_INFORMATION SUPPLIED_
----------------------------------------
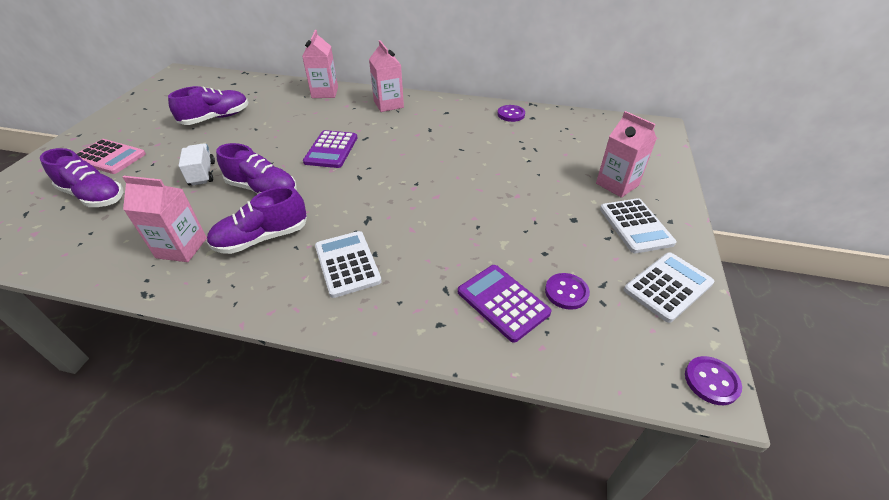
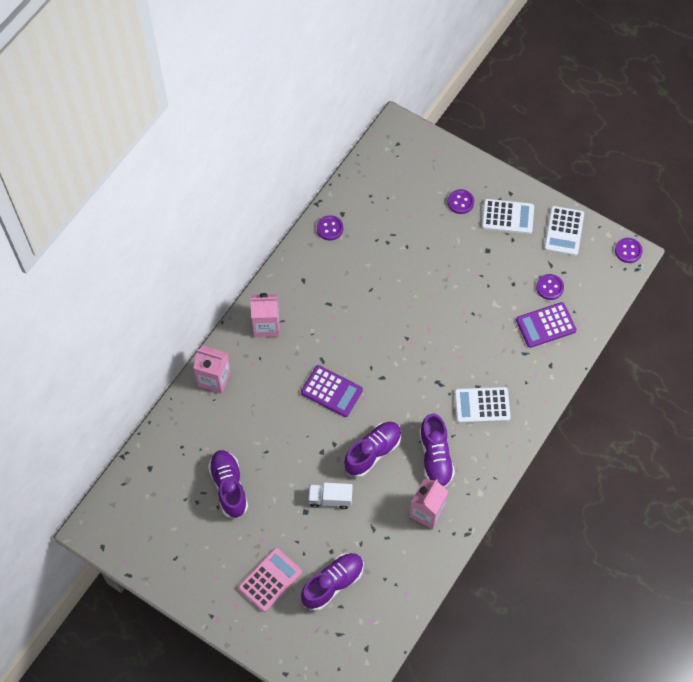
camera: 70 degrees left, 20 degrees up
pink carton [596,111,657,198] -> purple button [447,189,474,214]
white calculator [624,252,714,323] -> white calculator turned 150 degrees counterclockwise [544,206,584,256]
----------------------------------------
_WORK INSTRUCTIONS_
Without changing a single word, set down all of the material again and leave out its pictures.

_FINAL ANSWER_
camera: 70 degrees left, 20 degrees up
pink carton [596,111,657,198] -> purple button [447,189,474,214]
white calculator [624,252,714,323] -> white calculator turned 150 degrees counterclockwise [544,206,584,256]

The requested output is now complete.